_Supplied entries:_
────────────────────────────────────────

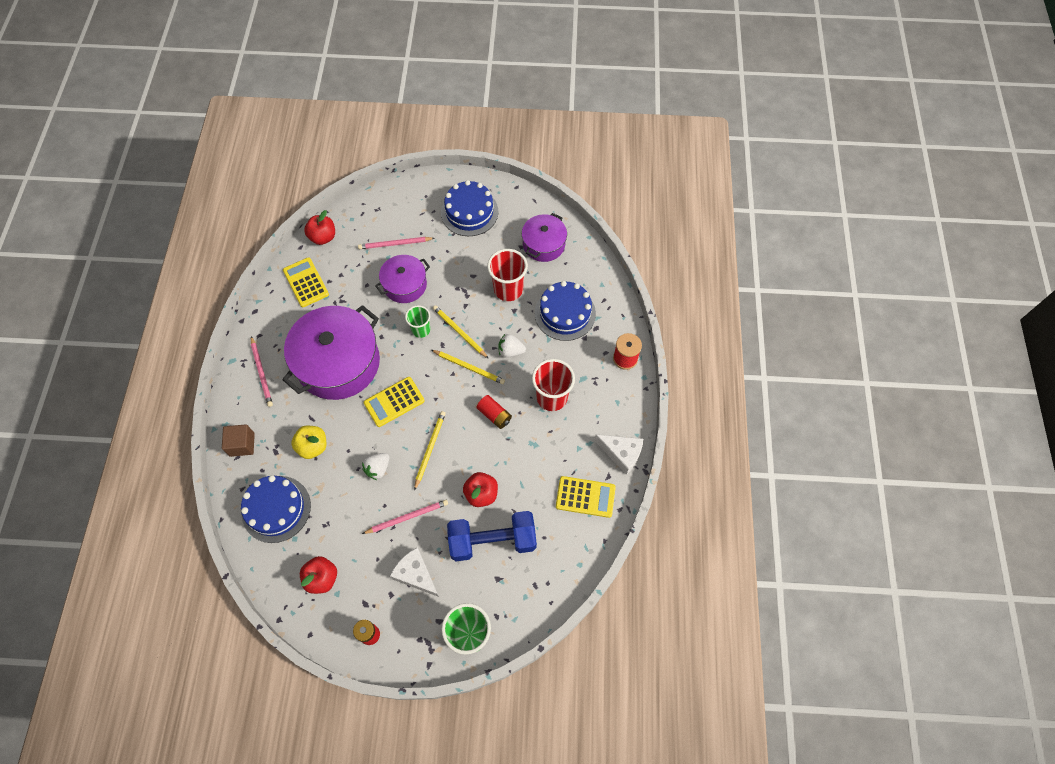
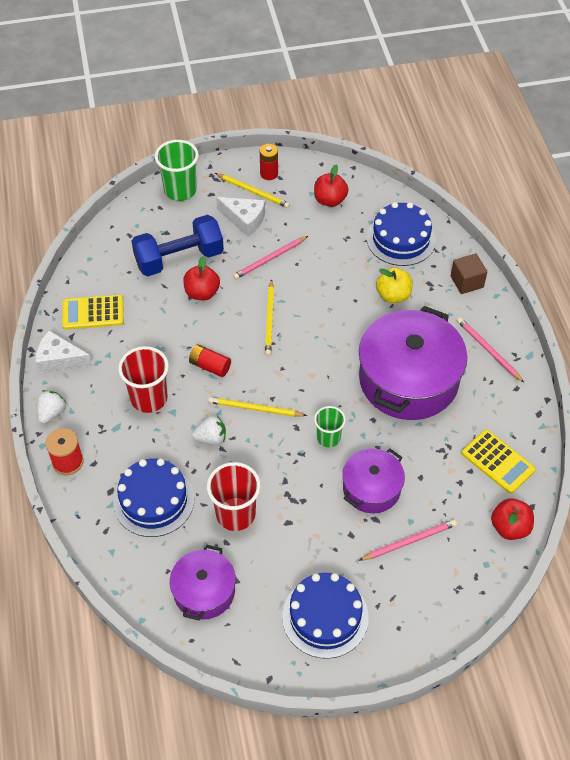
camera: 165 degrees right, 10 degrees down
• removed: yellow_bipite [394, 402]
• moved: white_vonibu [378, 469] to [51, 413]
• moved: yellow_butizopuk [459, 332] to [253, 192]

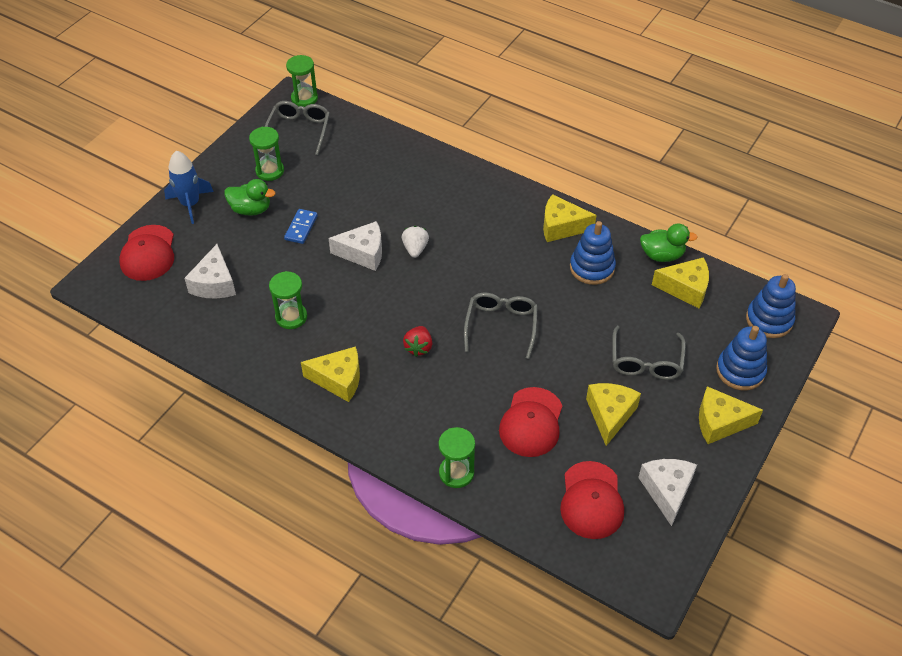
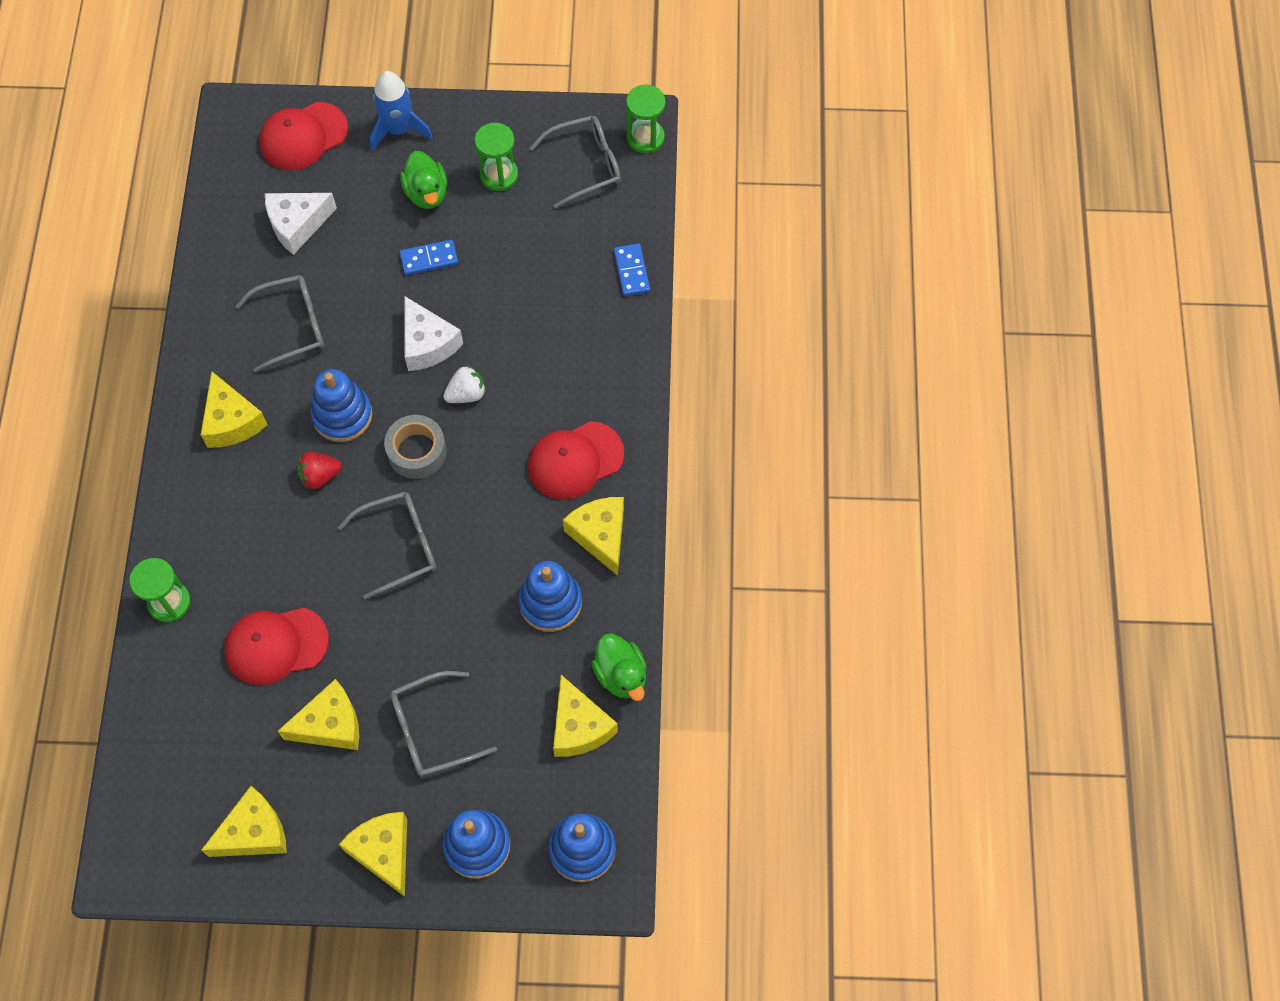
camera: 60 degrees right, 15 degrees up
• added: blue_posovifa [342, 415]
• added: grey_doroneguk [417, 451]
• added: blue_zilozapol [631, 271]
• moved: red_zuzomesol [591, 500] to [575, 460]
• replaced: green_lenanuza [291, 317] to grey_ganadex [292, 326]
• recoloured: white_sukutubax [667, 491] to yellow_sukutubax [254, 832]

────────────────────────────────────────

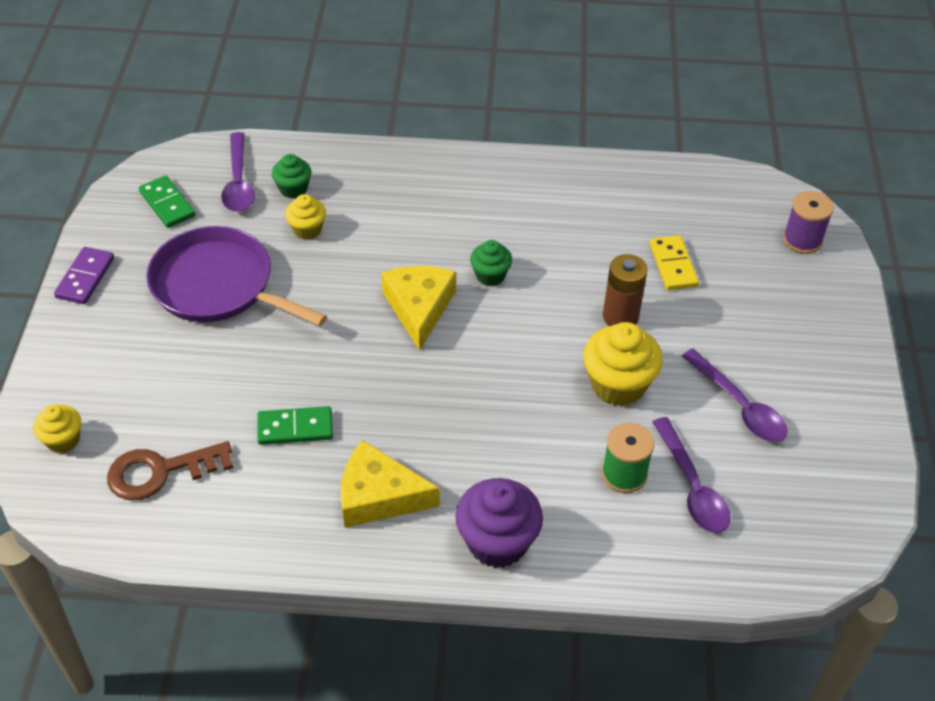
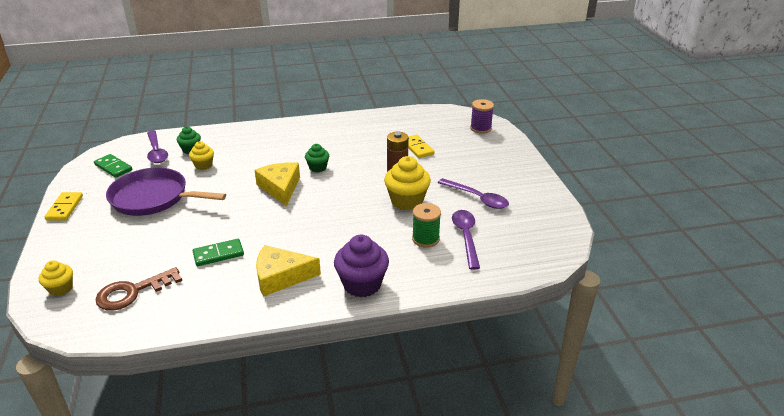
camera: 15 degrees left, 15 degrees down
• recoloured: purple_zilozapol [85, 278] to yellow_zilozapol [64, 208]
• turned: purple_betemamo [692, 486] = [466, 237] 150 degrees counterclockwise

────────────────────────────────────────

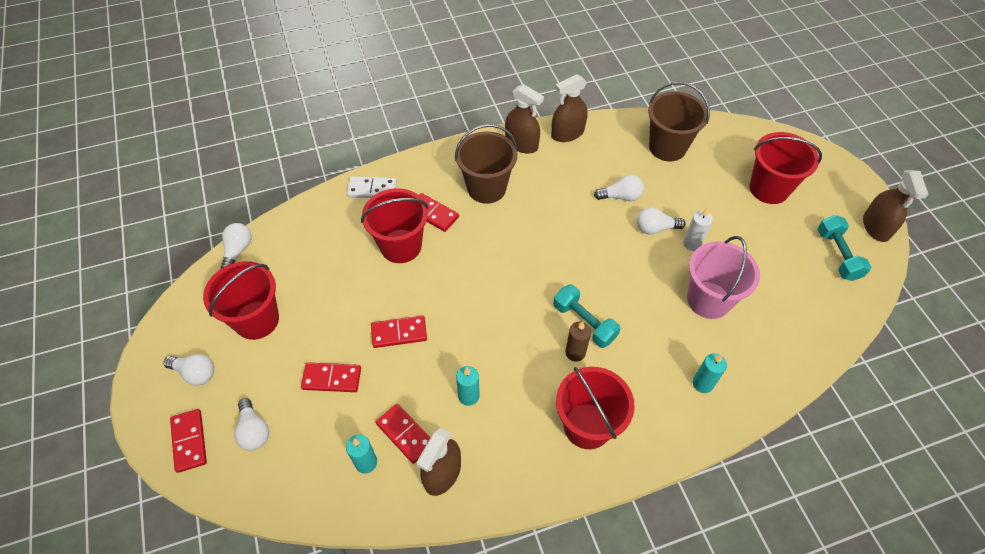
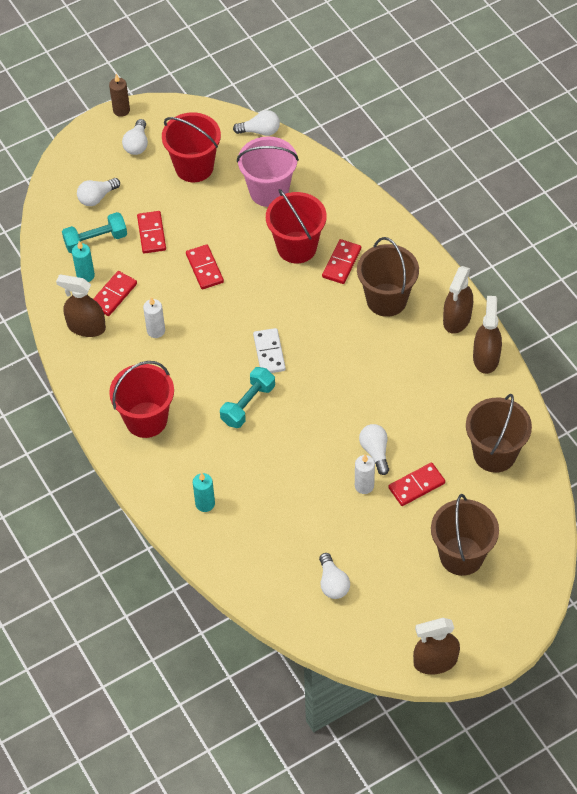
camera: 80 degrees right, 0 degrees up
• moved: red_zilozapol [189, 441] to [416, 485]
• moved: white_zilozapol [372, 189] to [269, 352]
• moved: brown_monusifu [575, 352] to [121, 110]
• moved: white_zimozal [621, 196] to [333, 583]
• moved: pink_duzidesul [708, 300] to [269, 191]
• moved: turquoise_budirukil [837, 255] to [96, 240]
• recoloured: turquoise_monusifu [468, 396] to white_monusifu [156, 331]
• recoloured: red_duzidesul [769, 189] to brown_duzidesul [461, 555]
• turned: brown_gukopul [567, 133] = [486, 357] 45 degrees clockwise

────────────────────────────────────────

_Required action:_ Print, without alteration, only the lines above between the one holding "camera: 165 degrees right, 10 degrees down" and the one holding "to [51, 413]", inclusive.

_Answer to this exercise:_
camera: 165 degrees right, 10 degrees down
• removed: yellow_bipite [394, 402]
• moved: white_vonibu [378, 469] to [51, 413]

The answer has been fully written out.